DATASET EXCERPT

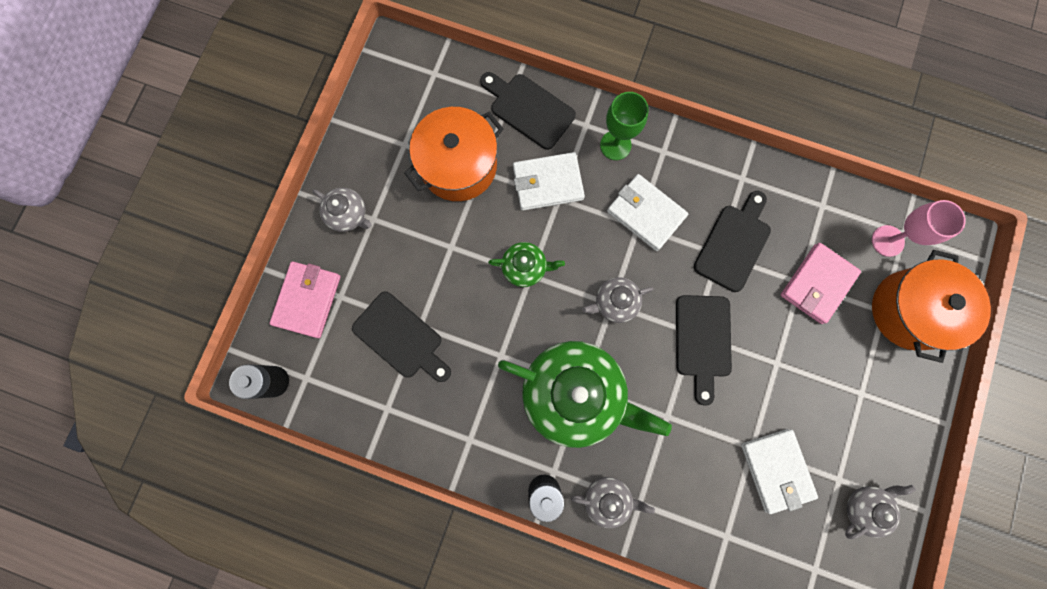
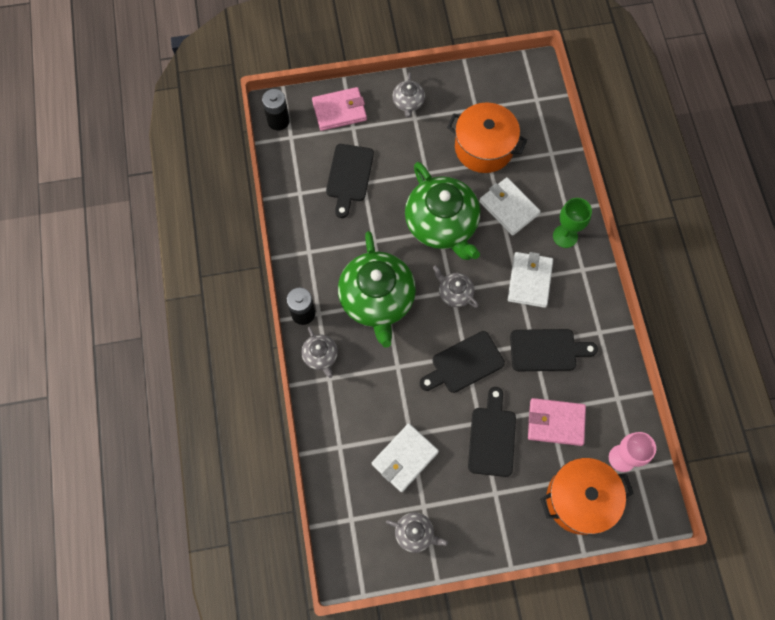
camera: 60 degrees right, 10 degrees down
(525, 267) = (442, 224): green teapot -> green teapot, size x2.16
(529, 109) = (552, 169): black cutting board -> black cutting board (492, 437)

PROBLEM
The data is to be printed again exactly, but without its pictures.

THE ANSWER
camera: 60 degrees right, 10 degrees down
(525, 267) = (442, 224): green teapot -> green teapot, size x2.16
(529, 109) = (552, 169): black cutting board -> black cutting board (492, 437)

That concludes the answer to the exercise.